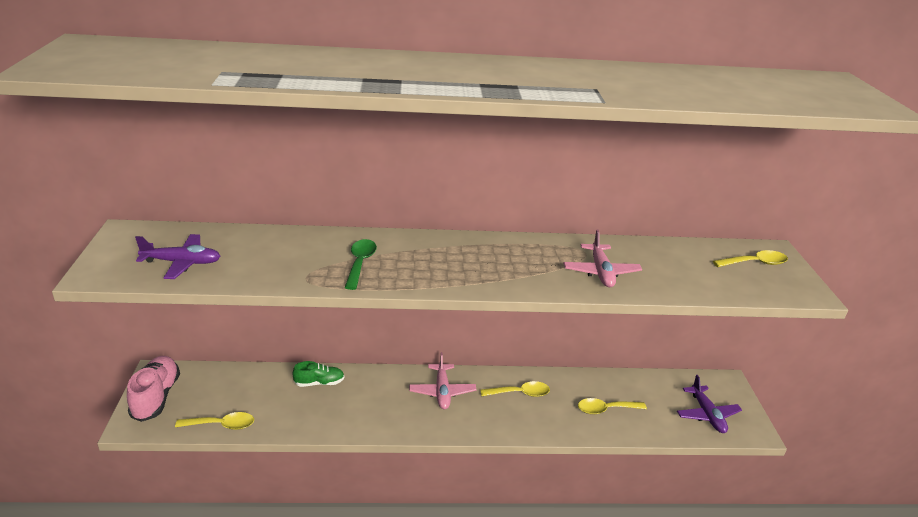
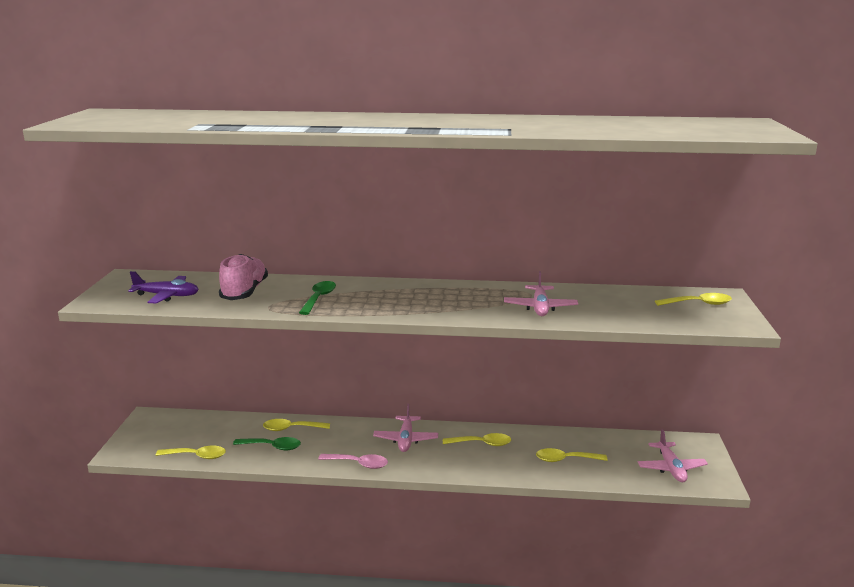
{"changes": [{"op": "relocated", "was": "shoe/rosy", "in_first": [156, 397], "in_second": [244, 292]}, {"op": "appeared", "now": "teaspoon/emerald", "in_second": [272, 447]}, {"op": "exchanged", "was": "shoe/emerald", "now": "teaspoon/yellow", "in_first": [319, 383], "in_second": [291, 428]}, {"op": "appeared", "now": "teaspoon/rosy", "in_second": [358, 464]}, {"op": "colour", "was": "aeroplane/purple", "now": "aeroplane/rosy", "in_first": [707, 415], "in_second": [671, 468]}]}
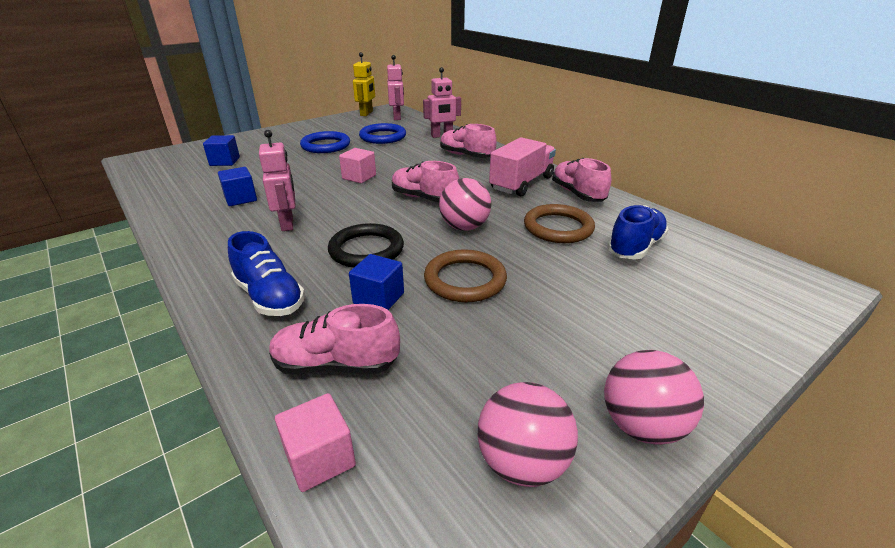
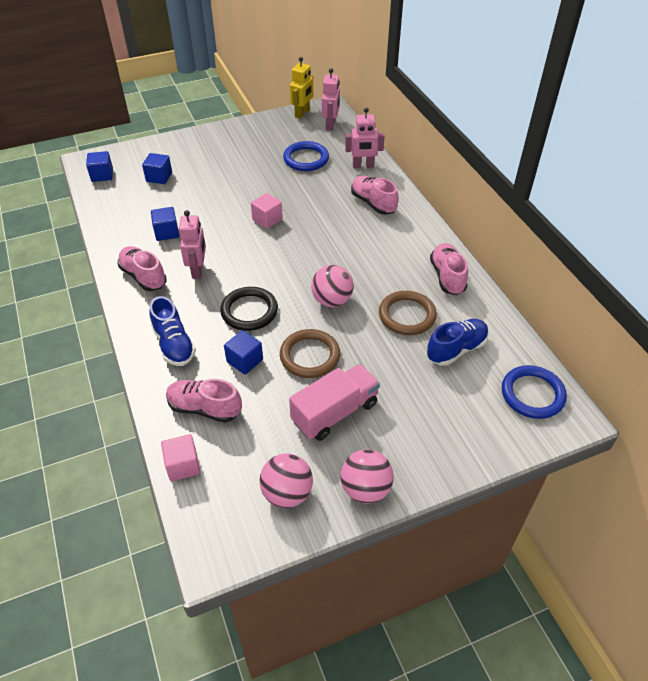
{"changes": [{"op": "appeared", "now": "cube/cobalt", "in_second": [102, 175]}, {"op": "relocated", "was": "shoe/rosy", "in_first": [424, 198], "in_second": [143, 276]}, {"op": "relocated", "was": "lorry/rosy", "in_first": [521, 183], "in_second": [335, 412]}, {"op": "relocated", "was": "torus/cobalt", "in_first": [325, 145], "in_second": [532, 394]}]}
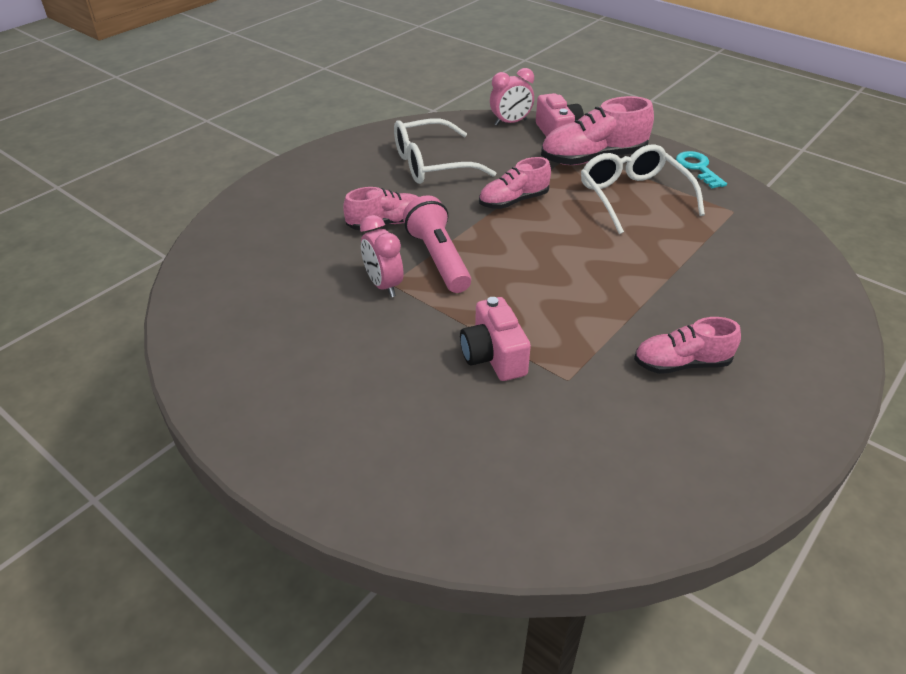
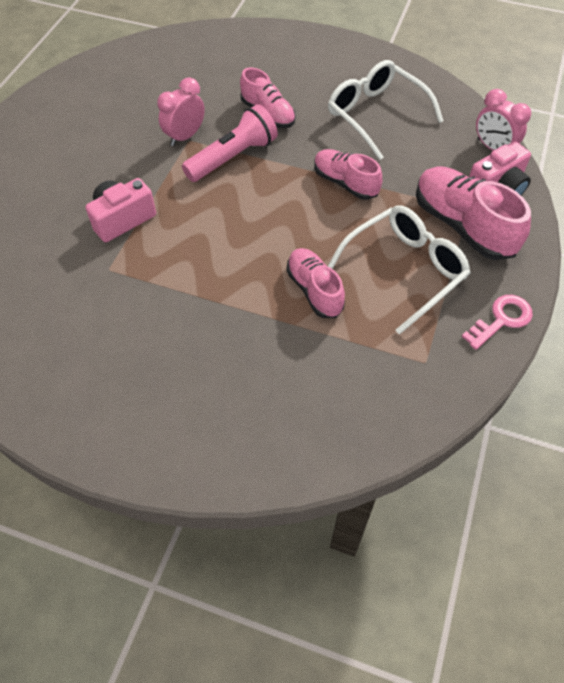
{"changes": [{"op": "relocated", "was": "shoe/rosy", "in_first": [681, 363], "in_second": [314, 290]}, {"op": "colour", "was": "door key/teal", "now": "door key/rosy", "in_first": [698, 168], "in_second": [501, 320]}]}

[Work task]:
Everything in the preceding material must be transcribed exactly, except the images.

[Solution below]:
{"changes": [{"op": "relocated", "was": "shoe/rosy", "in_first": [156, 397], "in_second": [244, 292]}, {"op": "appeared", "now": "teaspoon/emerald", "in_second": [272, 447]}, {"op": "exchanged", "was": "shoe/emerald", "now": "teaspoon/yellow", "in_first": [319, 383], "in_second": [291, 428]}, {"op": "appeared", "now": "teaspoon/rosy", "in_second": [358, 464]}, {"op": "colour", "was": "aeroplane/purple", "now": "aeroplane/rosy", "in_first": [707, 415], "in_second": [671, 468]}]}
{"changes": [{"op": "appeared", "now": "cube/cobalt", "in_second": [102, 175]}, {"op": "relocated", "was": "shoe/rosy", "in_first": [424, 198], "in_second": [143, 276]}, {"op": "relocated", "was": "lorry/rosy", "in_first": [521, 183], "in_second": [335, 412]}, {"op": "relocated", "was": "torus/cobalt", "in_first": [325, 145], "in_second": [532, 394]}]}
{"changes": [{"op": "relocated", "was": "shoe/rosy", "in_first": [681, 363], "in_second": [314, 290]}, {"op": "colour", "was": "door key/teal", "now": "door key/rosy", "in_first": [698, 168], "in_second": [501, 320]}]}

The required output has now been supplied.